> [WHAT THIS TASK INVOLVES]: In the entries below, begin at the line that has "blue arrow: (181, 80) -> (109, 105), moved" and stop after the line that has "pink ellipse: (590, 284) -> (882, 269), moved"; output those lines exactly, leaving out pictures.

> [DATASET]:

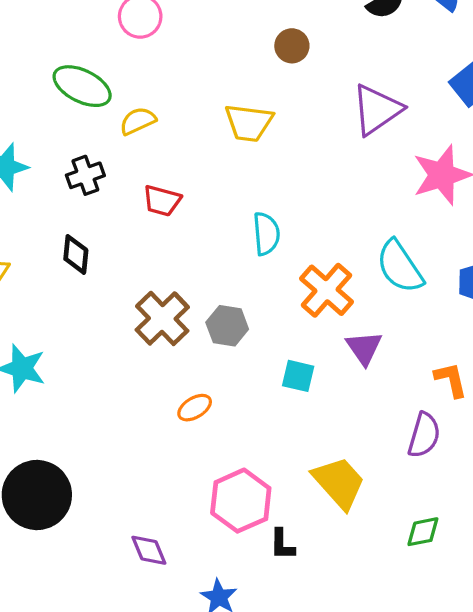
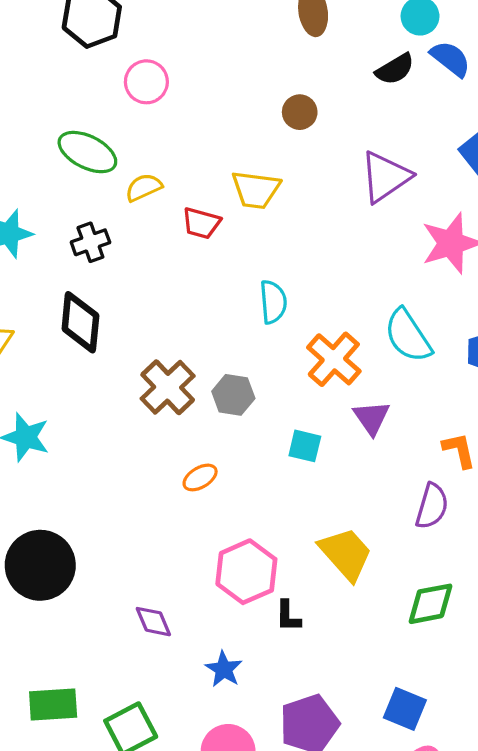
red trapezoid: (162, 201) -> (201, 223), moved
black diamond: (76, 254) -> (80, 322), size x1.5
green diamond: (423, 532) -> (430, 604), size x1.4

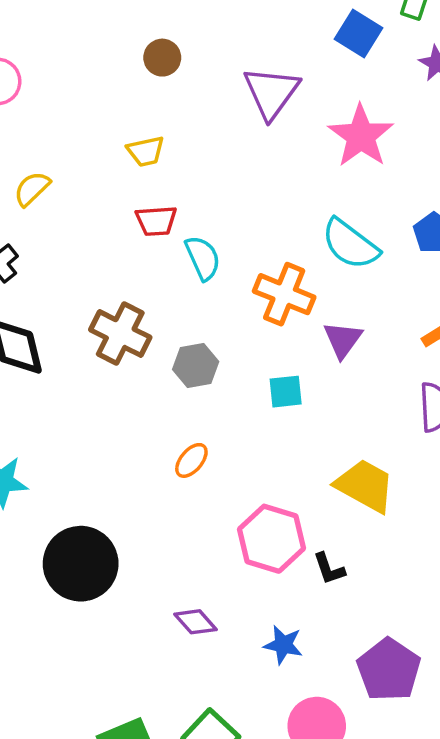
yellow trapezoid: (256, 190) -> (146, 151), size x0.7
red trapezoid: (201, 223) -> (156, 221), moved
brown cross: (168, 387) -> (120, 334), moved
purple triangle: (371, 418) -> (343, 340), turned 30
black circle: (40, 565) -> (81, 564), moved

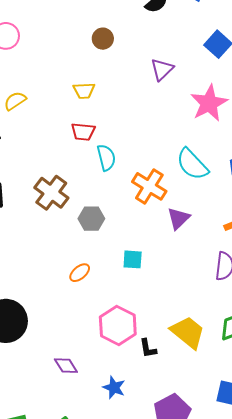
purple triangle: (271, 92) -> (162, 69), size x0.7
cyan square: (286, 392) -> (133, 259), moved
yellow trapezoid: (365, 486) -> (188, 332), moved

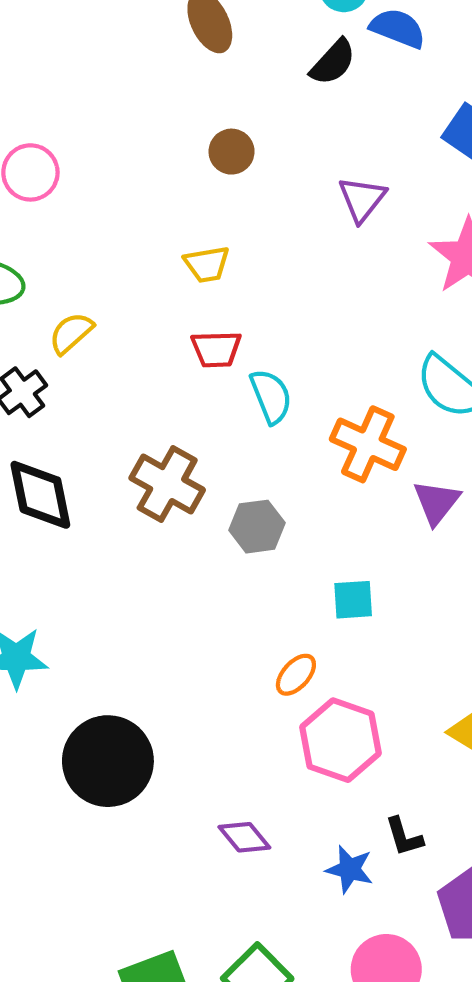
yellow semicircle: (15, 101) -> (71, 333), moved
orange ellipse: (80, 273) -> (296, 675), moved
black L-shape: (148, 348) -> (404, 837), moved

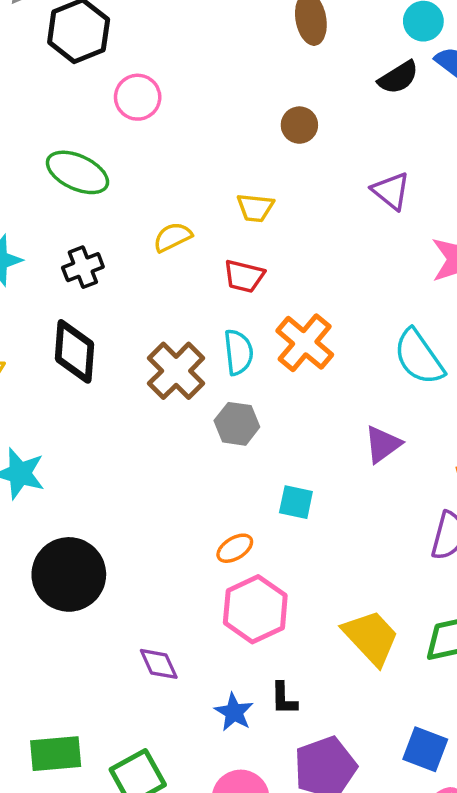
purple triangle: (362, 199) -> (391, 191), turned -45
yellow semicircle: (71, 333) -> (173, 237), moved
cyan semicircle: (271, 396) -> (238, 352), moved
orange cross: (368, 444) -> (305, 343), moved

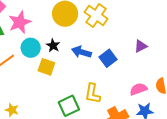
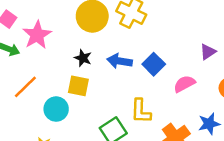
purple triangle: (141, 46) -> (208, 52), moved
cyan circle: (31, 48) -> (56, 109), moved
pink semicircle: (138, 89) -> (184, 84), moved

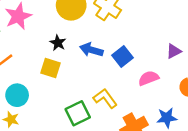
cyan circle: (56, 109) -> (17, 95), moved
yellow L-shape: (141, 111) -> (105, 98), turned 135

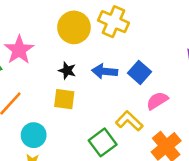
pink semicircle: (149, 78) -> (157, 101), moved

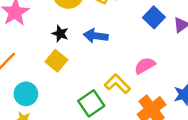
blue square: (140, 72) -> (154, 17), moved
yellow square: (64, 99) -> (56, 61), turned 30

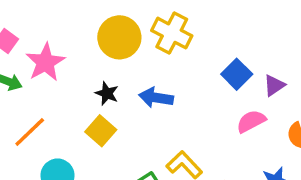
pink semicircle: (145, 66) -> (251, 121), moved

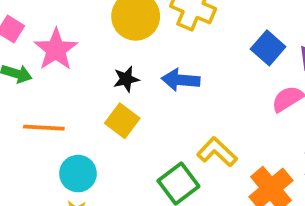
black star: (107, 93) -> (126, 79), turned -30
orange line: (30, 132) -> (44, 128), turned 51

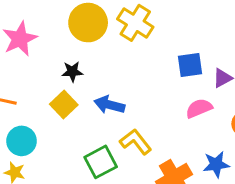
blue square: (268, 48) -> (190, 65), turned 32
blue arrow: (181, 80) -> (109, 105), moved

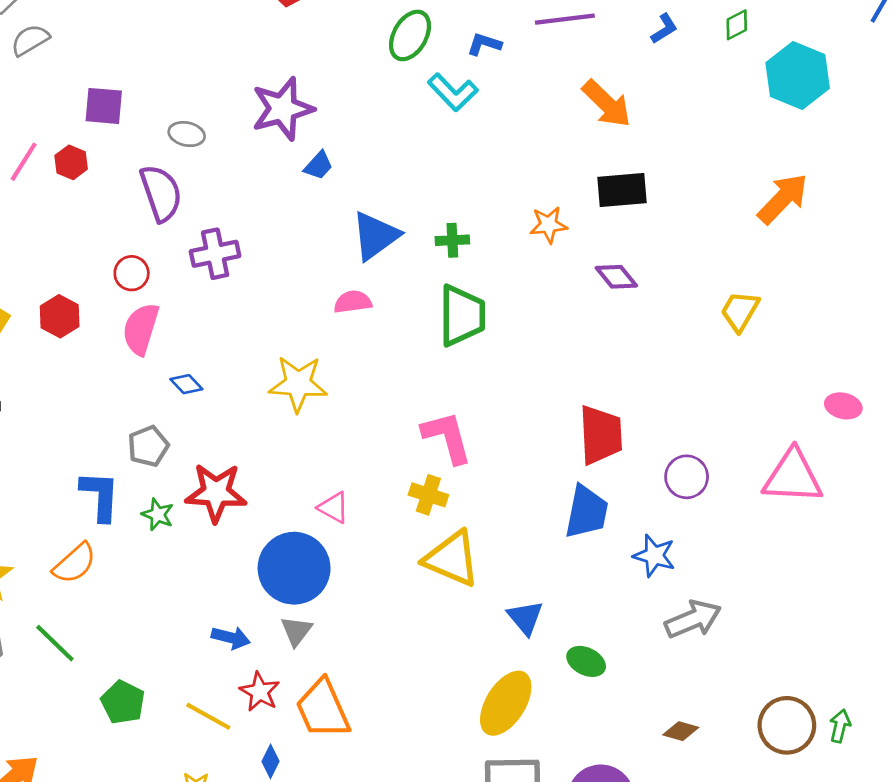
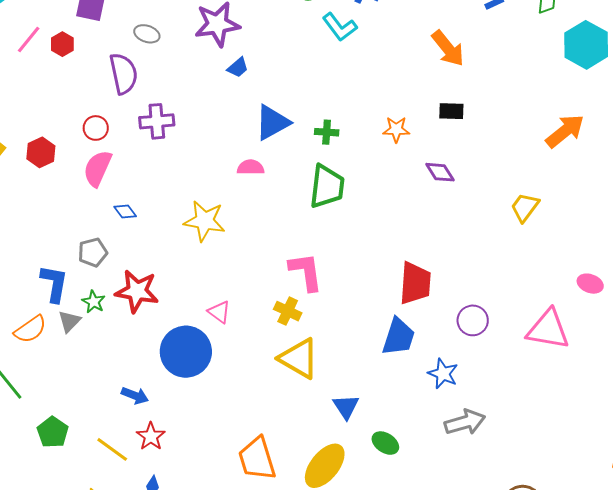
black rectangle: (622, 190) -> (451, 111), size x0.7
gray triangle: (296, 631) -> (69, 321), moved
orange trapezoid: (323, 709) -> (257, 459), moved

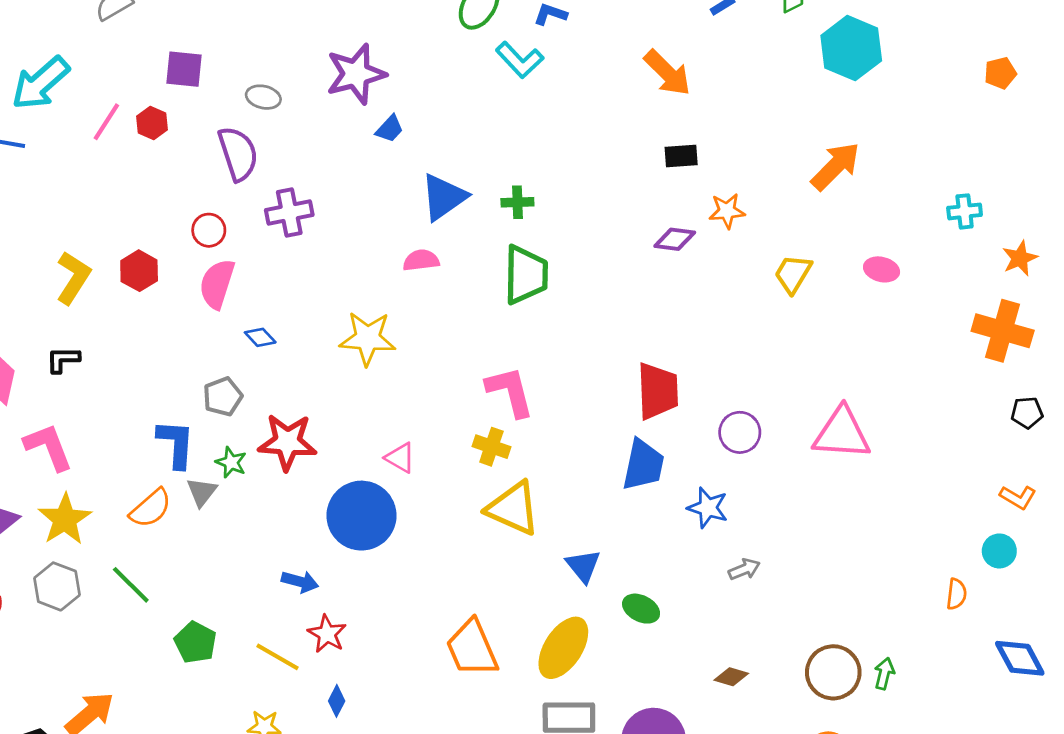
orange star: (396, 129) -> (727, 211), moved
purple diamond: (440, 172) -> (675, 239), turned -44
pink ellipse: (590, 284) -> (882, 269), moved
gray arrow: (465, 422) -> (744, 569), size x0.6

> [EXERCISE SOLUTION]:
blue arrow: (181, 80) -> (109, 105), moved

black rectangle: (622, 190) -> (451, 111), size x0.7
gray triangle: (296, 631) -> (69, 321), moved
orange trapezoid: (323, 709) -> (257, 459), moved

orange star: (396, 129) -> (727, 211), moved
purple diamond: (440, 172) -> (675, 239), turned -44
pink ellipse: (590, 284) -> (882, 269), moved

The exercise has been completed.